§ Source records
= = =
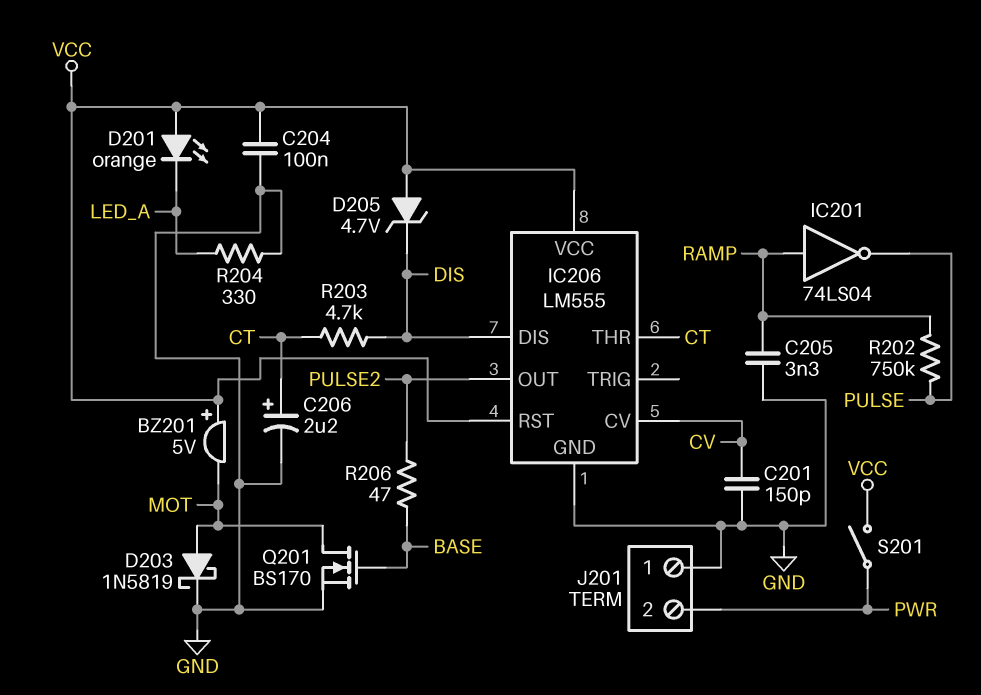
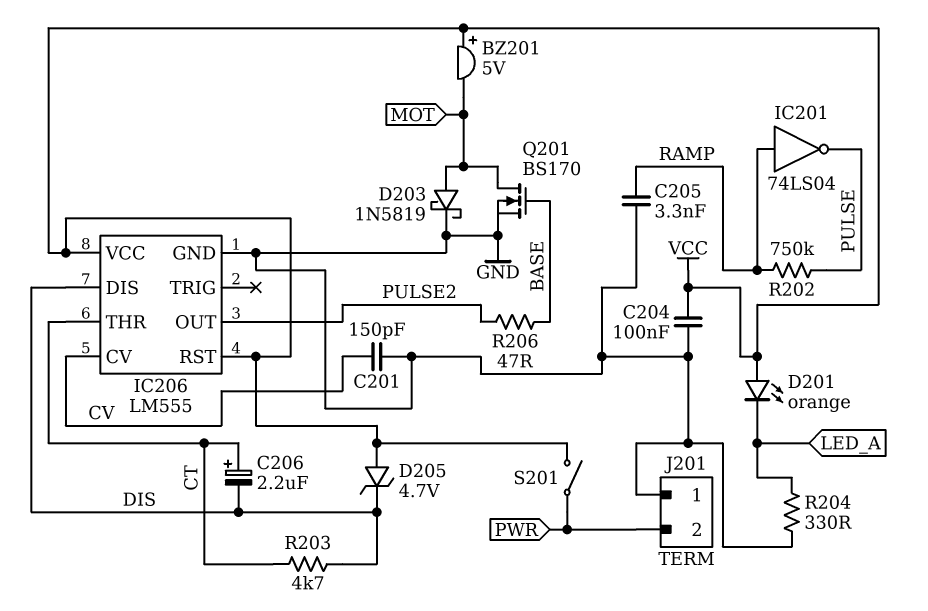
C206: 2.2uF (plus CT, minus GND) -> 2.2uF (plus CT, minus DIS)

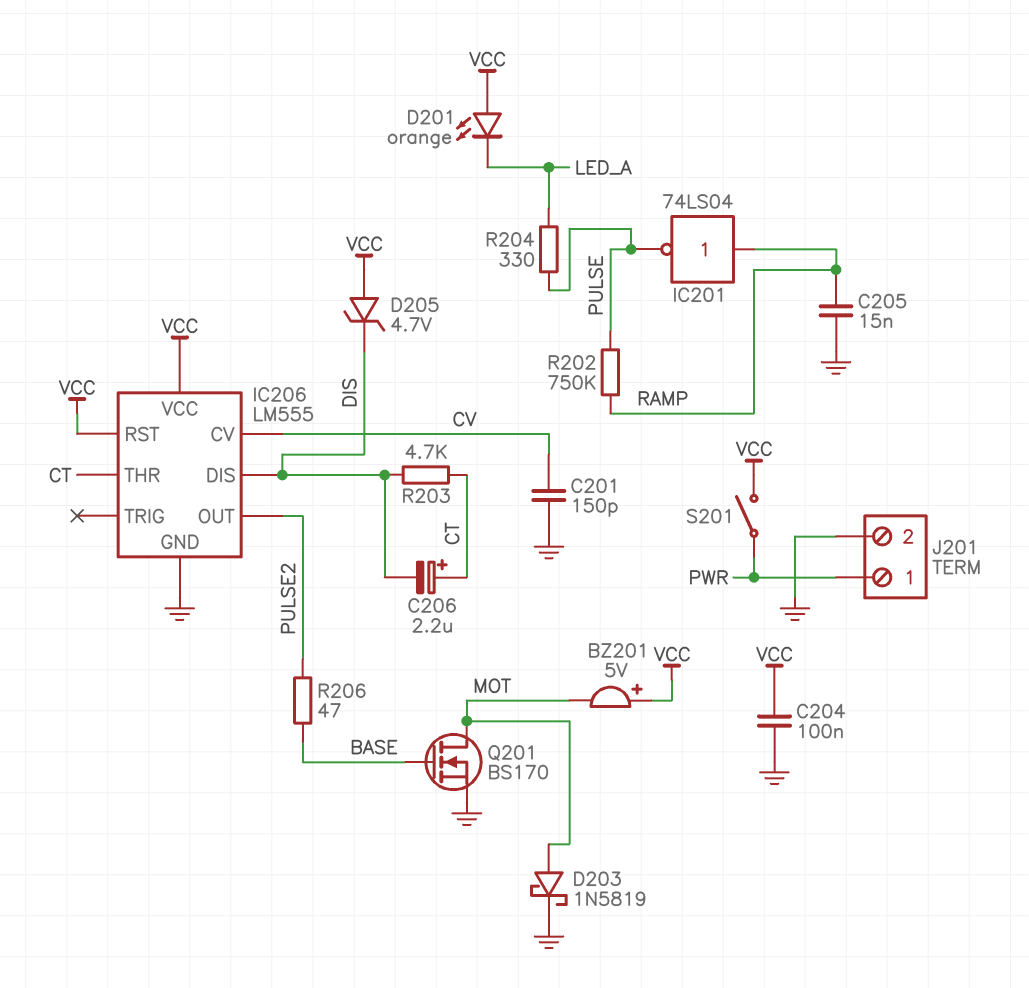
C205: 3.3nF (GND, RAMP) -> 15nF (GND, RAMP)
J201 pin 1: GND -> PWR
J201 pin 2: PWR -> GND
R204: 330 (GND, LED_A) -> 330 (LED_A, PULSE)

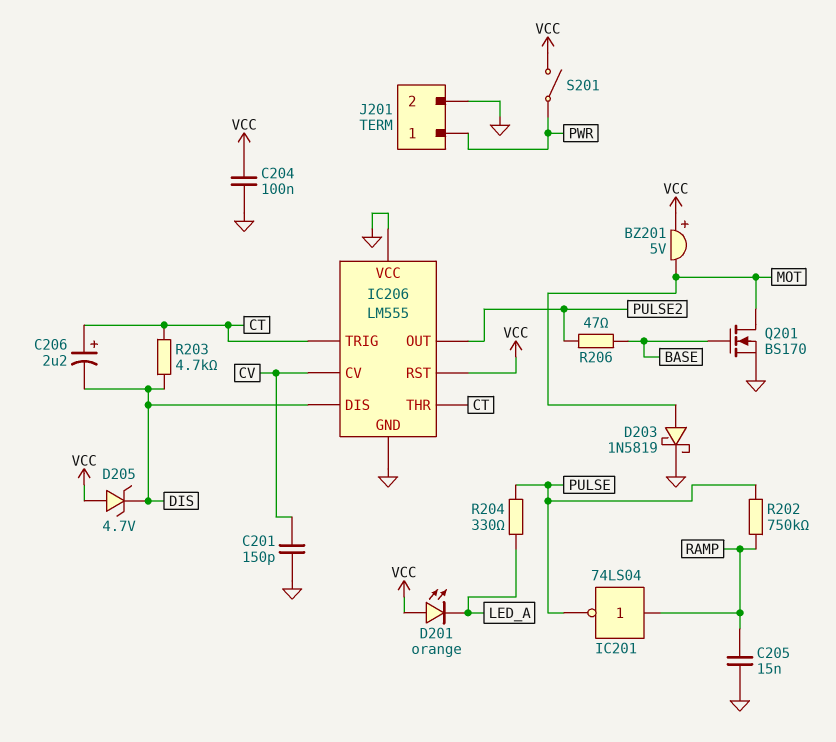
IC206 pin TRIG: none -> CT
IC206 pin VCC: VCC -> GND

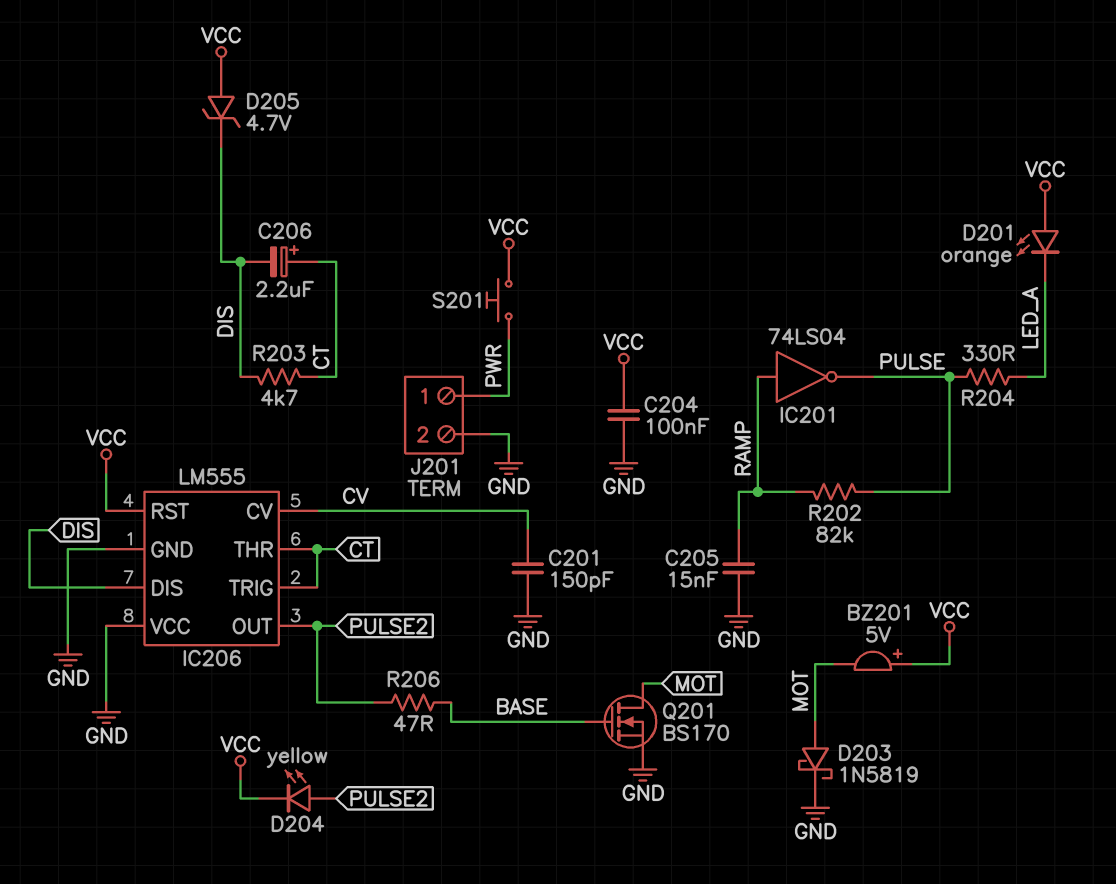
D204: none -> LED yellow (A PULSE2, K VCC)
R202: 750k (PULSE, RAMP) -> 82k (PULSE, RAMP)
S201: switch (PWR, VCC) -> button (PWR, VCC)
= = =
§ Problem requirements
Reproduce exactly the line containing "J201 pin 1: GND -> PWR" and every line after it in the material above, up to and including the last. Exclude all pictures.

§ Your solution
J201 pin 1: GND -> PWR
J201 pin 2: PWR -> GND
R204: 330 (GND, LED_A) -> 330 (LED_A, PULSE)

IC206 pin TRIG: none -> CT
IC206 pin VCC: VCC -> GND

D204: none -> LED yellow (A PULSE2, K VCC)
R202: 750k (PULSE, RAMP) -> 82k (PULSE, RAMP)
S201: switch (PWR, VCC) -> button (PWR, VCC)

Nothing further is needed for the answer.